= About this exercise =
Repeat only the lines below from the one containing "SW2: button (GND, IC3/NRST)" through the one containing "D3: LED blue", inclusive, exactly as written.

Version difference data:

◆ ◆ ◆ ◆ ◆

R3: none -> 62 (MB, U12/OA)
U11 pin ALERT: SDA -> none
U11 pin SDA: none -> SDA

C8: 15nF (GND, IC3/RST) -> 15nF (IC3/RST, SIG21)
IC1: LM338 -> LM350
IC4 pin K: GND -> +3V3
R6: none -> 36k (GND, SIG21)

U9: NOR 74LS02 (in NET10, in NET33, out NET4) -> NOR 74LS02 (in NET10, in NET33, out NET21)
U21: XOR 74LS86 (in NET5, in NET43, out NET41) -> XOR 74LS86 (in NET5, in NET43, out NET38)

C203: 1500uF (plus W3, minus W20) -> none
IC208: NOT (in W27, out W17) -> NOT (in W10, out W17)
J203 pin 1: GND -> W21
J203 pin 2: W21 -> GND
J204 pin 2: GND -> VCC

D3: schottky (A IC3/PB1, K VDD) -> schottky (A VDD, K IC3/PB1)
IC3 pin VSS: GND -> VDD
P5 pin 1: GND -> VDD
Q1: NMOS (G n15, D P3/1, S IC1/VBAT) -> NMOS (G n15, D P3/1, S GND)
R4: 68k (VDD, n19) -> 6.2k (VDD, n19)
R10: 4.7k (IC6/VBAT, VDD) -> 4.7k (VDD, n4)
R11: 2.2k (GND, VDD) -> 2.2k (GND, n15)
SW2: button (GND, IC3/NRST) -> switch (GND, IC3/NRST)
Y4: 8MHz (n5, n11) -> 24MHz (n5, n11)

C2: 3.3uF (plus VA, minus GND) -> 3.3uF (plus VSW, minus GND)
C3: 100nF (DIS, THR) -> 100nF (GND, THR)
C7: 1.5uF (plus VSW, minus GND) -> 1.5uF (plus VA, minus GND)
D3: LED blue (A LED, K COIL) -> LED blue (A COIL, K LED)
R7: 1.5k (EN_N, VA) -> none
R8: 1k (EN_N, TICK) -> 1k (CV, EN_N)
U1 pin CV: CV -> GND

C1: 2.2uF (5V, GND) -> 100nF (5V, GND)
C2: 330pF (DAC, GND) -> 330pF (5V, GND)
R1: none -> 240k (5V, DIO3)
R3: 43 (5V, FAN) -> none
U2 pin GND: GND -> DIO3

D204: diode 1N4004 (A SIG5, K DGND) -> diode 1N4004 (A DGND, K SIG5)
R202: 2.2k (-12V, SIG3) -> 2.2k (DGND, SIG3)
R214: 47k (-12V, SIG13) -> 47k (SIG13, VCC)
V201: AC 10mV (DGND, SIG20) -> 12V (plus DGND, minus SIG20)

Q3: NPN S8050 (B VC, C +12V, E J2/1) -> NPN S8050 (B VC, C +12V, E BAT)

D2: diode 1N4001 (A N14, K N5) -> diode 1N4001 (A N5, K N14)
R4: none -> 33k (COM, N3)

◆ ◆ ◆ ◆ ◆

= Solved exercise =
SW2: button (GND, IC3/NRST) -> switch (GND, IC3/NRST)
Y4: 8MHz (n5, n11) -> 24MHz (n5, n11)

C2: 3.3uF (plus VA, minus GND) -> 3.3uF (plus VSW, minus GND)
C3: 100nF (DIS, THR) -> 100nF (GND, THR)
C7: 1.5uF (plus VSW, minus GND) -> 1.5uF (plus VA, minus GND)
D3: LED blue (A LED, K COIL) -> LED blue (A COIL, K LED)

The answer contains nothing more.